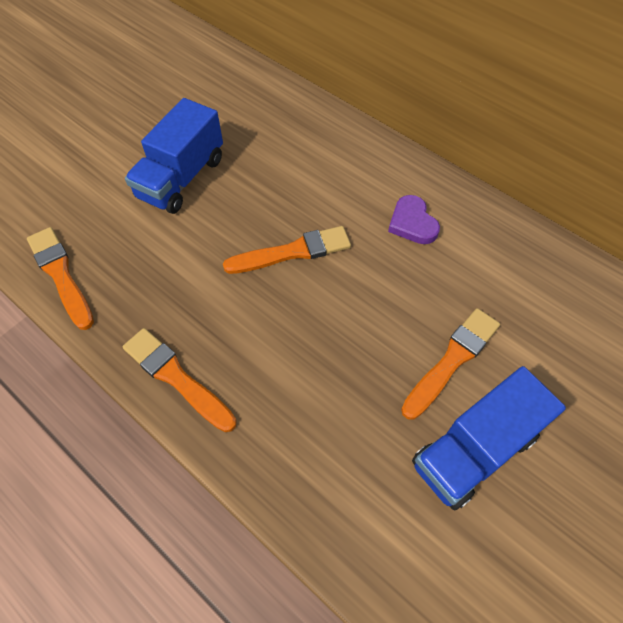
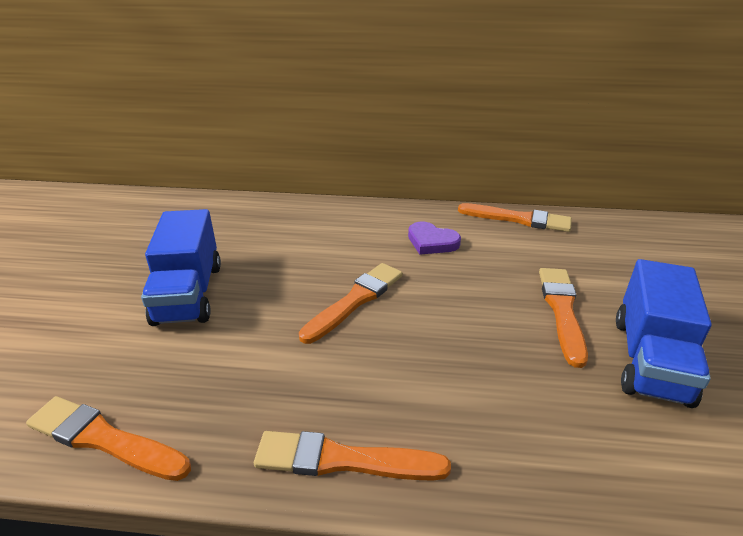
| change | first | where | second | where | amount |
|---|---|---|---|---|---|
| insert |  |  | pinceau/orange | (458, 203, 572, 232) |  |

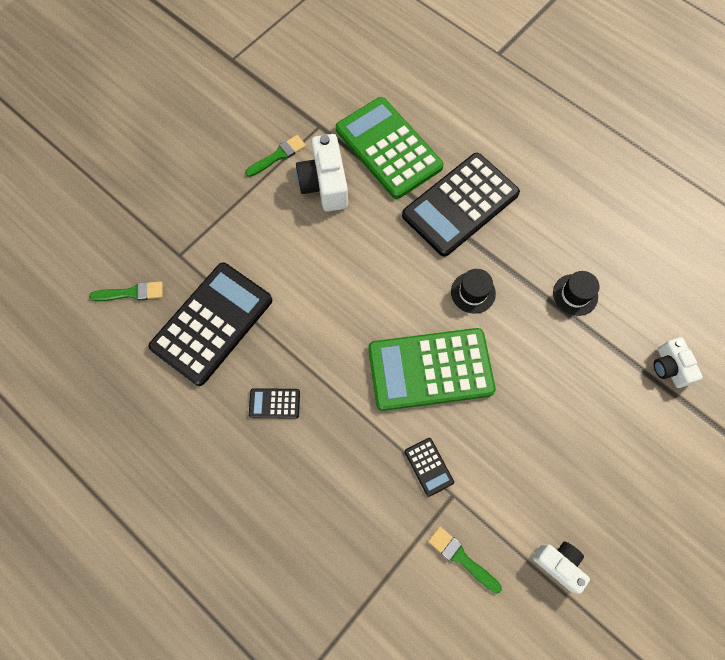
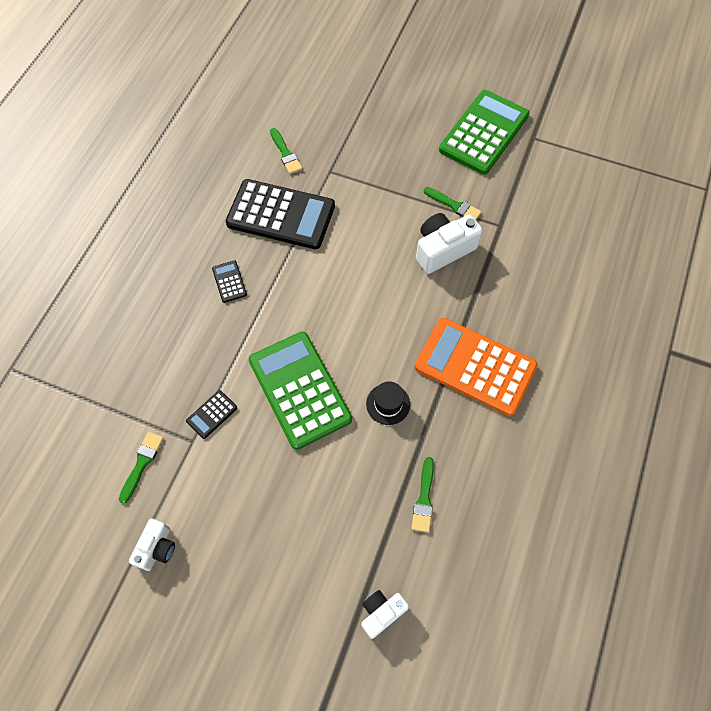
| change | first | where | second | where | amount |
|---|---|---|---|---|---|
| move | calculatrice/vert | (336, 97, 444, 199) |  | (439, 90, 529, 175) |  |
| recolor | calculatrice/noir | (402, 153, 520, 257) | calculatrice/orange | (414, 318, 538, 416) |  |
| replace | chapeau/noir | (553, 271, 600, 316) | pinceau/vert | (411, 457, 434, 533) |  |

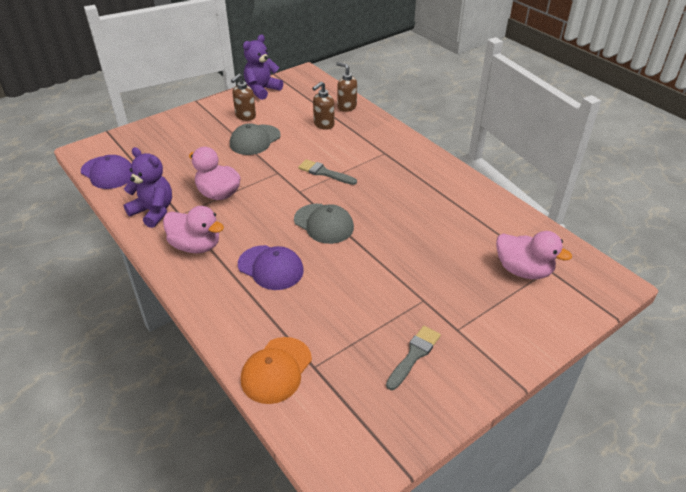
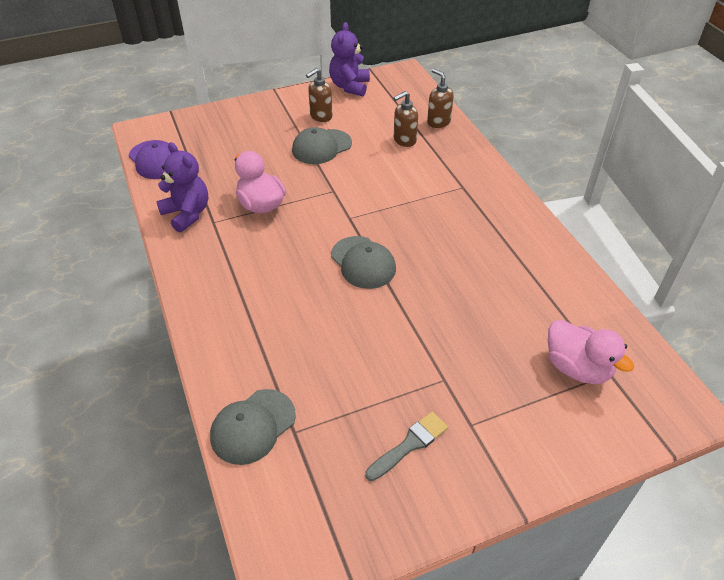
| change | first | where | second | where | amount |
|---|---|---|---|---|---|
| delete | canard/rose | (163, 206, 224, 253) |  |  |  |
| delete | casquette/violet | (238, 245, 304, 290) |  |  |  |
| recolor | casquette/orange | (241, 337, 312, 404) | casquette/gris | (210, 389, 296, 465) |  |
| rotate | ours en peluche/violet | (243, 35, 283, 100) |  | (329, 22, 370, 96) | 45 degrees counterclockwise |
| delete | pinceau/gris | (298, 159, 357, 185) |  |  |  |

◆ ◆ ◆ ◆

▶ [ACTIVITY]
Among the lines above, return those that contain the string "pinceau".

▶ [EXERCISE ANSWER]
| insert |  |  | pinceau/orange | (458, 203, 572, 232) |  |
| replace | chapeau/noir | (553, 271, 600, 316) | pinceau/vert | (411, 457, 434, 533) |  |
| delete | pinceau/gris | (298, 159, 357, 185) |  |  |  |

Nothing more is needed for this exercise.